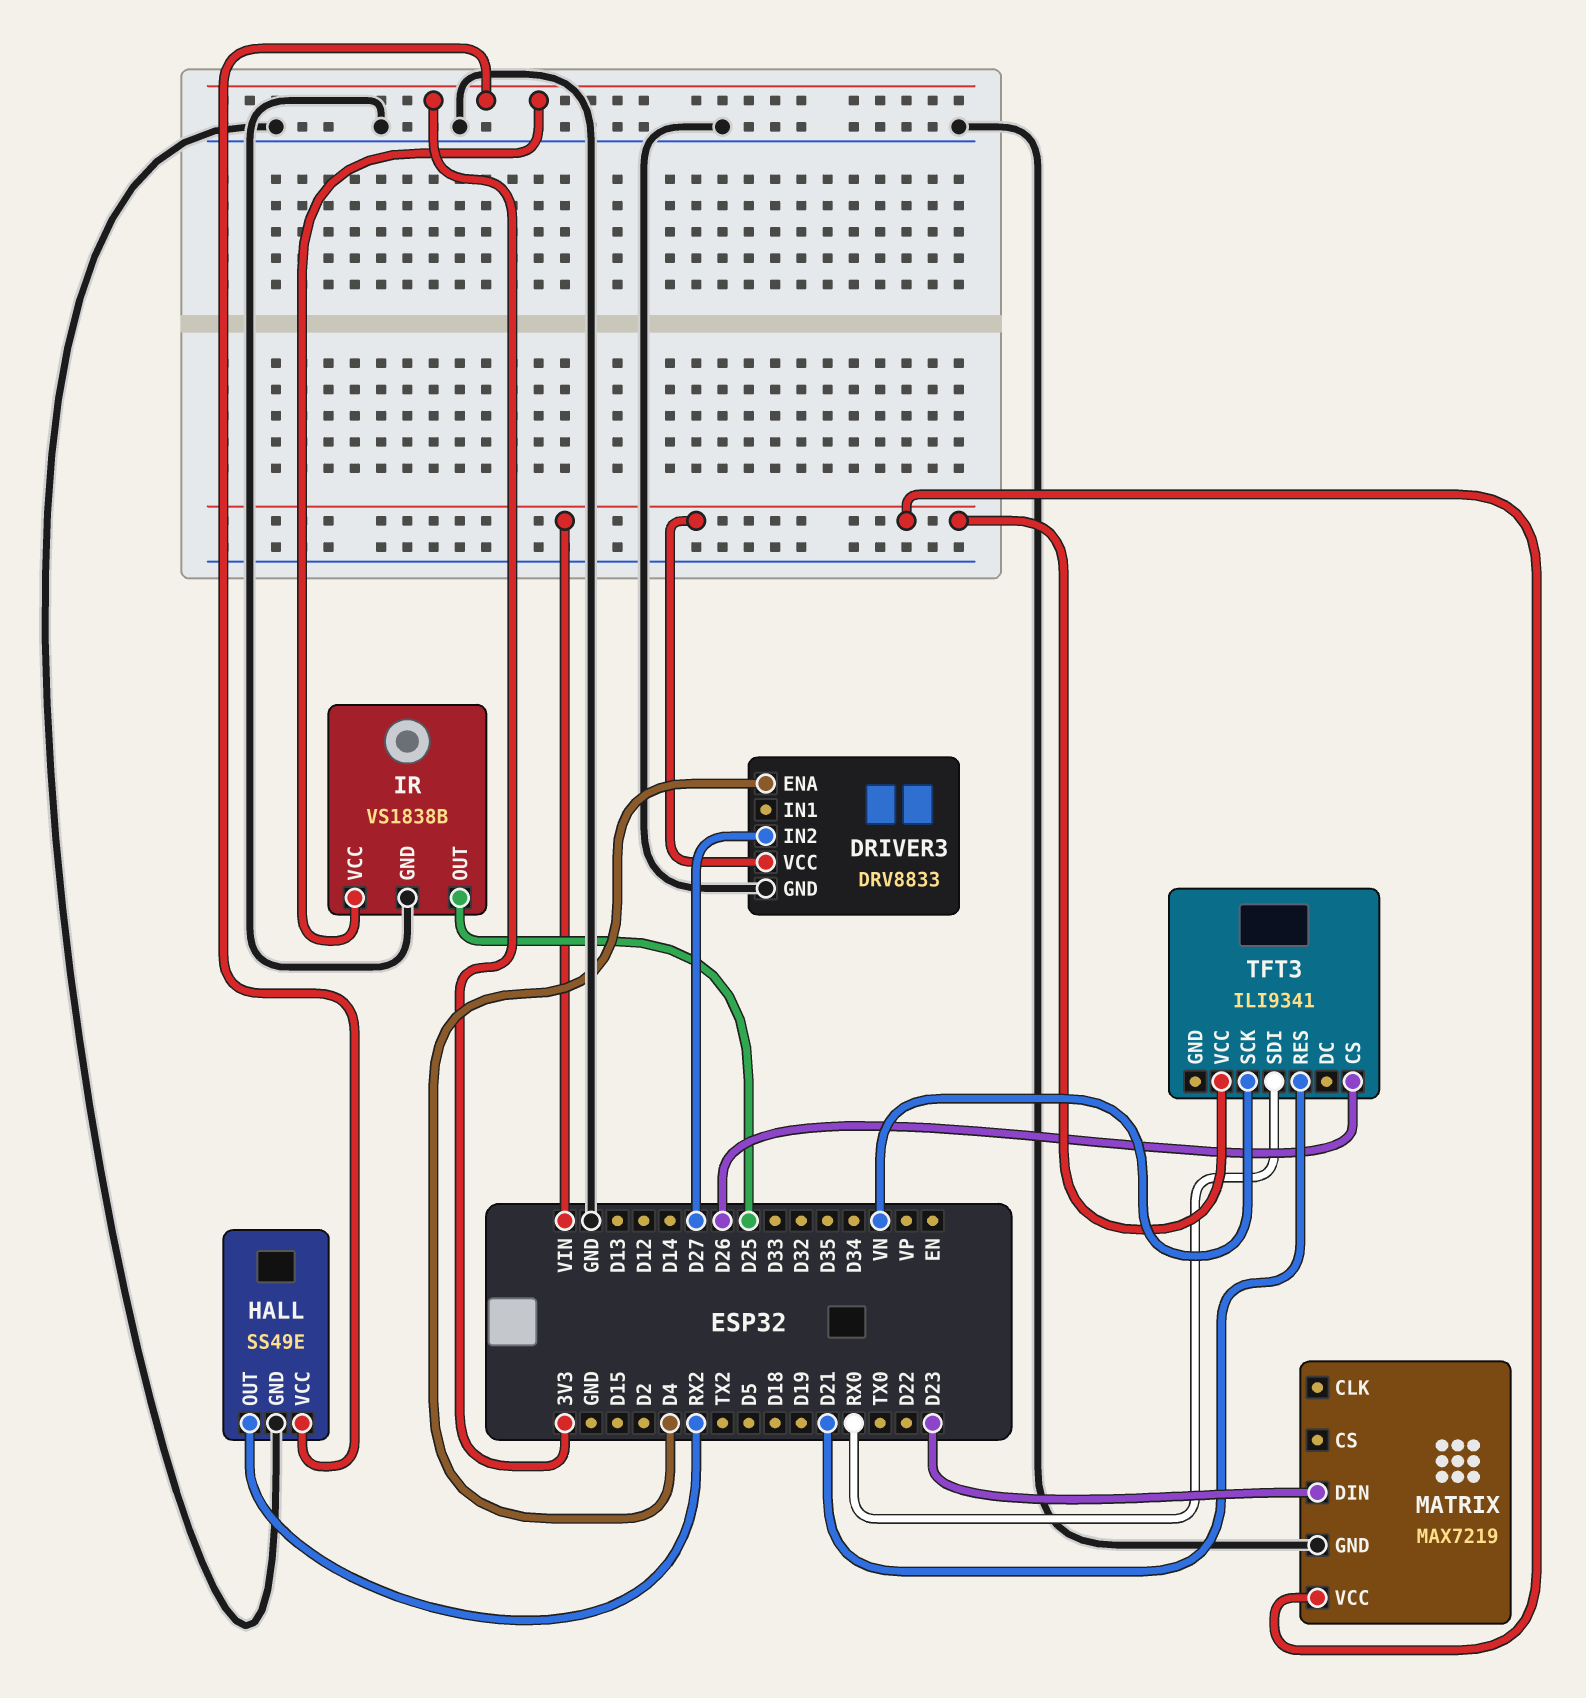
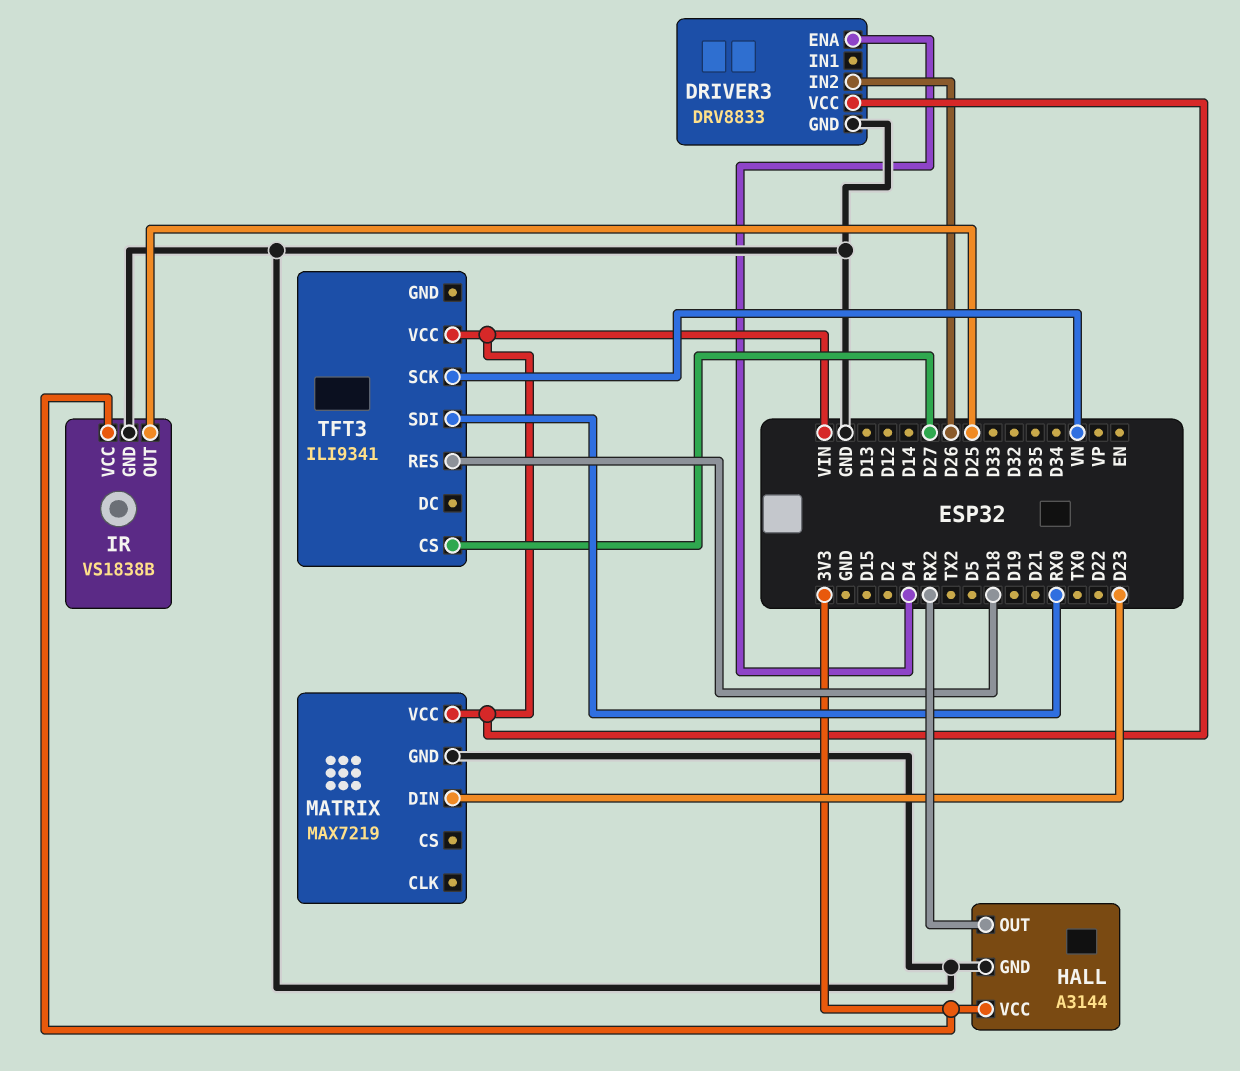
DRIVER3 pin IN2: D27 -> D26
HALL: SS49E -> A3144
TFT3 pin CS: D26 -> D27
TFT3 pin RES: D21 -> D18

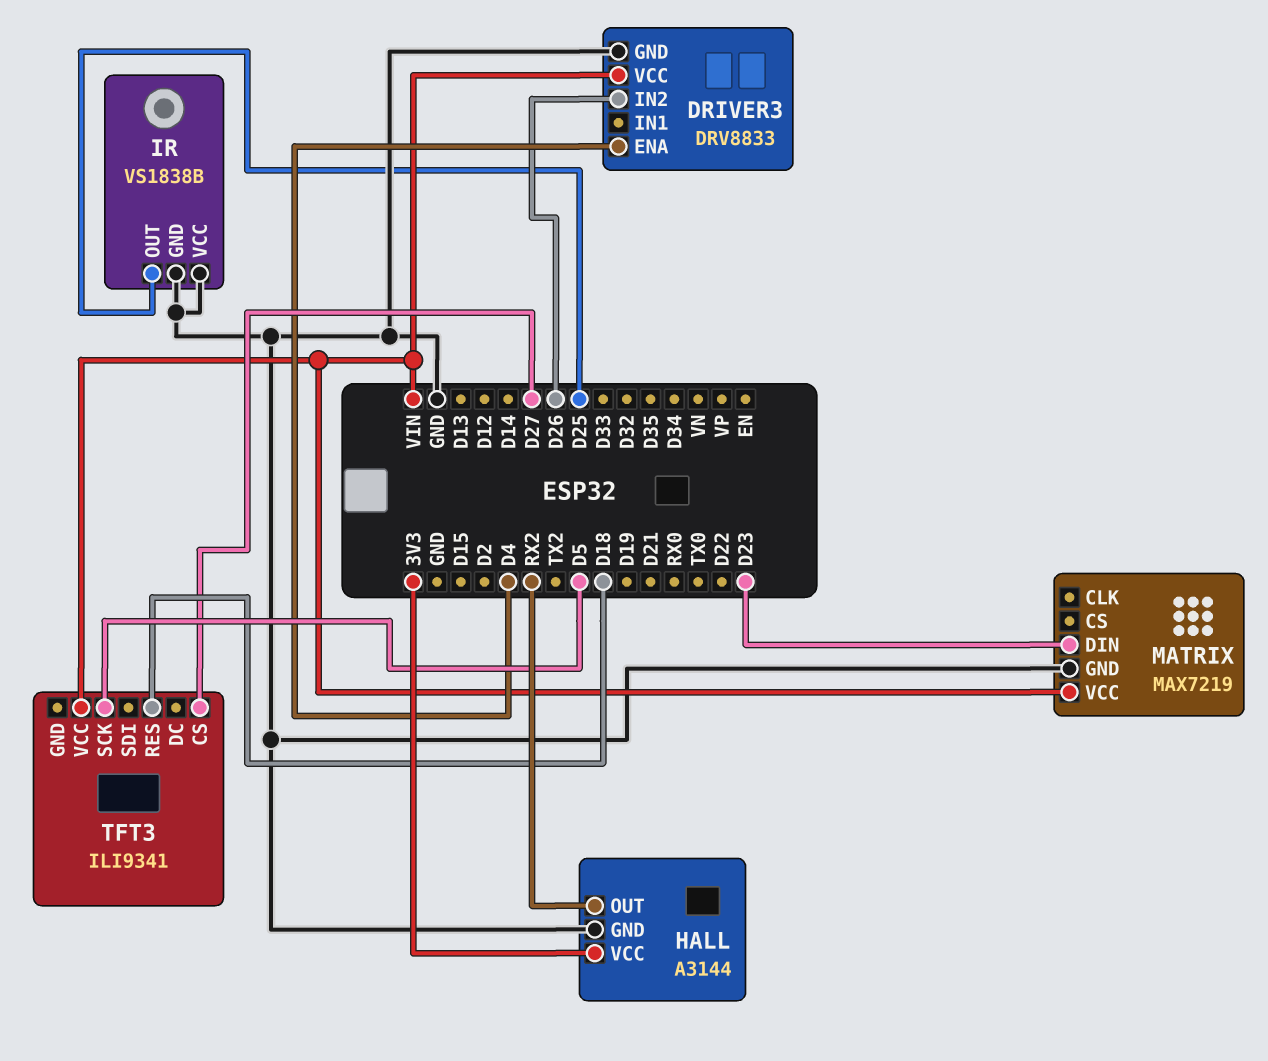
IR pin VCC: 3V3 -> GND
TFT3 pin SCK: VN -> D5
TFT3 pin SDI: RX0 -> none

· · ·

Exercise objective:
Please print all the data above word for word. Pictures should not appear in the copy.

Result:
DRIVER3 pin IN2: D27 -> D26
HALL: SS49E -> A3144
TFT3 pin CS: D26 -> D27
TFT3 pin RES: D21 -> D18

IR pin VCC: 3V3 -> GND
TFT3 pin SCK: VN -> D5
TFT3 pin SDI: RX0 -> none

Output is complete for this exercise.